- Exercise directions: Return the lines below exactly, from the first one through the line that has "The champignon [gris]". Leave out everything after it.

- Dataset excerpts:
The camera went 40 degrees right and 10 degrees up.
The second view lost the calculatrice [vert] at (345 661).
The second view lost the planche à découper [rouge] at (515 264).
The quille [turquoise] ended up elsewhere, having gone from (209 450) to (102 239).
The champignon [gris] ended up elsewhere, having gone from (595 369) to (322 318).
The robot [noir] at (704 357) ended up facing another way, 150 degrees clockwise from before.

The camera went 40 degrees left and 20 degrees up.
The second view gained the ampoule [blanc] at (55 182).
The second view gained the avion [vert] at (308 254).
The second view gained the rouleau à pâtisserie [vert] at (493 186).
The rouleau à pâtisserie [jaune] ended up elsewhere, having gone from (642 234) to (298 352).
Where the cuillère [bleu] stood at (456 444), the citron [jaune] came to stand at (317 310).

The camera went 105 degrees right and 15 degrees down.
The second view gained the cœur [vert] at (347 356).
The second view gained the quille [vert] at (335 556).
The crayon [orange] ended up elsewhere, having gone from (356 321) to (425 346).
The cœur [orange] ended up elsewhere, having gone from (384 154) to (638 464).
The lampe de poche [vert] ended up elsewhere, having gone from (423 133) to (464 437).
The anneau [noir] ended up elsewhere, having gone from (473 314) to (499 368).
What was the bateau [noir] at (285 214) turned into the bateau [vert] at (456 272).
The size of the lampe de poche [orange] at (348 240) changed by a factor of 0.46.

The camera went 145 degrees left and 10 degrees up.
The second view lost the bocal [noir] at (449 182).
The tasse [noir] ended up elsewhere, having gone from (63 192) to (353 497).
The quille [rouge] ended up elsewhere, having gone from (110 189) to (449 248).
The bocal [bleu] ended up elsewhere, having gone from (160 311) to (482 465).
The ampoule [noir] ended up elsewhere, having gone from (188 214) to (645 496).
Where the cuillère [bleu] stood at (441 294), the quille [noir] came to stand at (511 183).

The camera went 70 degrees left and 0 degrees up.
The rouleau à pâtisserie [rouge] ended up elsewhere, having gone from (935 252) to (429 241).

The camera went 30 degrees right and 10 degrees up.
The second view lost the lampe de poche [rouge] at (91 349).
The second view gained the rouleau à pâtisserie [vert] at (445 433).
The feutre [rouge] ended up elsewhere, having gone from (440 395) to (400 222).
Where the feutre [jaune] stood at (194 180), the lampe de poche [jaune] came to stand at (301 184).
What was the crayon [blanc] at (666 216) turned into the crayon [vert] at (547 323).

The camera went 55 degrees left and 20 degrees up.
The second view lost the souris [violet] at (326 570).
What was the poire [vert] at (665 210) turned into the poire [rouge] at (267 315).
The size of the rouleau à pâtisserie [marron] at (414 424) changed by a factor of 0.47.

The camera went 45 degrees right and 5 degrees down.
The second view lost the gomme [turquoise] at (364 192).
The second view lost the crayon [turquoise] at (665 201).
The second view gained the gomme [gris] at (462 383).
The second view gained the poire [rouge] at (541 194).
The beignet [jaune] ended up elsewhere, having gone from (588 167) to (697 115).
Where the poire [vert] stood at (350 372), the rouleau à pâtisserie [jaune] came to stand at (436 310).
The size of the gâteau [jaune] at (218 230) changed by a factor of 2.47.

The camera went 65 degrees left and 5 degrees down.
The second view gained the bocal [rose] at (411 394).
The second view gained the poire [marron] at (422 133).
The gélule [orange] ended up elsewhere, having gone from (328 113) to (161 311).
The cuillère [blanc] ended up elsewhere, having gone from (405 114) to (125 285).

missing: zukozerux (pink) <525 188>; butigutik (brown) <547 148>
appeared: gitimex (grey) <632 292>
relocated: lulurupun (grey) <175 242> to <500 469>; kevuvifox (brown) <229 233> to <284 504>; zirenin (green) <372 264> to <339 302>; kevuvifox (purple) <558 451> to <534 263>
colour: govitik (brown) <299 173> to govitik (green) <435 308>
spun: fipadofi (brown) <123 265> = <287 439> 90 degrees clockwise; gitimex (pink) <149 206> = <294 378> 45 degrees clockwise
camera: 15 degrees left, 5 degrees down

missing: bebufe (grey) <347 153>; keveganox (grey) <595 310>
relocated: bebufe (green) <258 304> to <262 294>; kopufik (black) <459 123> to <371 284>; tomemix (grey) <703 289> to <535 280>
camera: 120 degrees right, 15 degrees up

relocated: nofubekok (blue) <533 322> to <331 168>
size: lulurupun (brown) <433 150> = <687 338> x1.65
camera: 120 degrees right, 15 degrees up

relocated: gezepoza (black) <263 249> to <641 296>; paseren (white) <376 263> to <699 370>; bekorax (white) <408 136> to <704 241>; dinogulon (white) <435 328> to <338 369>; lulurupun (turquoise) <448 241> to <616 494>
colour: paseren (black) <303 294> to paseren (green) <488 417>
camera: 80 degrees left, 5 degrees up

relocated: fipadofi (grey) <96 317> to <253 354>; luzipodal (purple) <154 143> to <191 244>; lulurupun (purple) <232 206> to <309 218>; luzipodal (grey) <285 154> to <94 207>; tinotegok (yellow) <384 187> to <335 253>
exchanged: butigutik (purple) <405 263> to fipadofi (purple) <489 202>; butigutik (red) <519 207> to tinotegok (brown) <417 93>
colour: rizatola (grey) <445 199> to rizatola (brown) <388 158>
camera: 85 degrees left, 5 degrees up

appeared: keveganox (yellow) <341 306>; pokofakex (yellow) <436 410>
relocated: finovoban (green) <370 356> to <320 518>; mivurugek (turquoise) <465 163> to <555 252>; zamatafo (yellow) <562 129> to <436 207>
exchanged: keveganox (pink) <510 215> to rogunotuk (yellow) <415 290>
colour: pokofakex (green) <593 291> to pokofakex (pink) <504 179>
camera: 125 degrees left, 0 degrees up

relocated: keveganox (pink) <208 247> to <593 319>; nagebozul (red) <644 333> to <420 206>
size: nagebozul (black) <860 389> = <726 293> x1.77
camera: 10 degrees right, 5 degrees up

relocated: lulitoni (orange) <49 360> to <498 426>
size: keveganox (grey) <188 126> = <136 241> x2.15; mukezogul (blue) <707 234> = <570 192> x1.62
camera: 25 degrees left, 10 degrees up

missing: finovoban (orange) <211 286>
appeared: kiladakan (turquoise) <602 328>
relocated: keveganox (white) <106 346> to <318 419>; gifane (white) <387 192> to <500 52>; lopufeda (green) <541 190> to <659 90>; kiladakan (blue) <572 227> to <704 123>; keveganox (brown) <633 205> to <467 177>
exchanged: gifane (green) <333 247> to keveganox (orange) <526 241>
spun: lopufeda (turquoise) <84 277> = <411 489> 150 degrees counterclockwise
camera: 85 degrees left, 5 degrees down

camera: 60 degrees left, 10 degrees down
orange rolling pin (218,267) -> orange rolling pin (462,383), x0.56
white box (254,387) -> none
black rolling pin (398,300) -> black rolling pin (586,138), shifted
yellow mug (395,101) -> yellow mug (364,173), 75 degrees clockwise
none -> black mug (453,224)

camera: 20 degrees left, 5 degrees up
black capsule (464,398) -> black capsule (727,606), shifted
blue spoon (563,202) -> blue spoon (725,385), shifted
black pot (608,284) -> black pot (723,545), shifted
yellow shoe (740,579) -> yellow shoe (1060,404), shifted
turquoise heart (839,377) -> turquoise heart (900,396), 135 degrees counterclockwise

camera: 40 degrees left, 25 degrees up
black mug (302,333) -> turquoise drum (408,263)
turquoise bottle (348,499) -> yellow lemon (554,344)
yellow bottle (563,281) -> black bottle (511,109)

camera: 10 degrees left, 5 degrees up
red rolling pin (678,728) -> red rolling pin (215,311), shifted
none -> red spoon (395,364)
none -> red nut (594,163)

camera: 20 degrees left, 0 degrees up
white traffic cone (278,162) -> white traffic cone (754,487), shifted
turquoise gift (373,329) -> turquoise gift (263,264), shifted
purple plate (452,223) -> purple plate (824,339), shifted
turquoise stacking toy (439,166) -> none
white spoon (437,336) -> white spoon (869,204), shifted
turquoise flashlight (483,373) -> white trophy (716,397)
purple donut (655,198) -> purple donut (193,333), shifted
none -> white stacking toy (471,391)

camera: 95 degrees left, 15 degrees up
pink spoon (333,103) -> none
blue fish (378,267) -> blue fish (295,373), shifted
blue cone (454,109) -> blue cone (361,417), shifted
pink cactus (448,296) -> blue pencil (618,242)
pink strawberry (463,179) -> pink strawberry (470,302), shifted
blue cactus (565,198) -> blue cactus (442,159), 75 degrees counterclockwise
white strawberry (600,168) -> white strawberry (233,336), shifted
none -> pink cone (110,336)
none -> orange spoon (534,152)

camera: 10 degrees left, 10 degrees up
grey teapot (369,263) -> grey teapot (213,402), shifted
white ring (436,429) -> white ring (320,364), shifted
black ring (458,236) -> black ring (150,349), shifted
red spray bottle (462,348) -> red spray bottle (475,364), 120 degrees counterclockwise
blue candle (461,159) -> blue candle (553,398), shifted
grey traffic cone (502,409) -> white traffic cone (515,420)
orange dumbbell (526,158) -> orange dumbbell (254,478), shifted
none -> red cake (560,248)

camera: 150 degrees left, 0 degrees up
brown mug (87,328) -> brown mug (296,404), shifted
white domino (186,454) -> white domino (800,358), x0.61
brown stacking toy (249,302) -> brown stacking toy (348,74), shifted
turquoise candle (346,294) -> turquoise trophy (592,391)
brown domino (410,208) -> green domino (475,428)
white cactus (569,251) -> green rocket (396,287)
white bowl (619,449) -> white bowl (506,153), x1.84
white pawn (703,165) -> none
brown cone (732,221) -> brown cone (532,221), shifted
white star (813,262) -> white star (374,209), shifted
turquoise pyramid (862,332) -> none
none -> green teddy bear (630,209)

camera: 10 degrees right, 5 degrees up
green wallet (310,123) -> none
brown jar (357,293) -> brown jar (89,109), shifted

- Task response:
The camera went 40 degrees right and 10 degrees up.
The second view lost the calculatrice [vert] at (345 661).
The second view lost the planche à découper [rouge] at (515 264).
The quille [turquoise] ended up elsewhere, having gone from (209 450) to (102 239).
The champignon [gris] ended up elsewhere, having gone from (595 369) to (322 318).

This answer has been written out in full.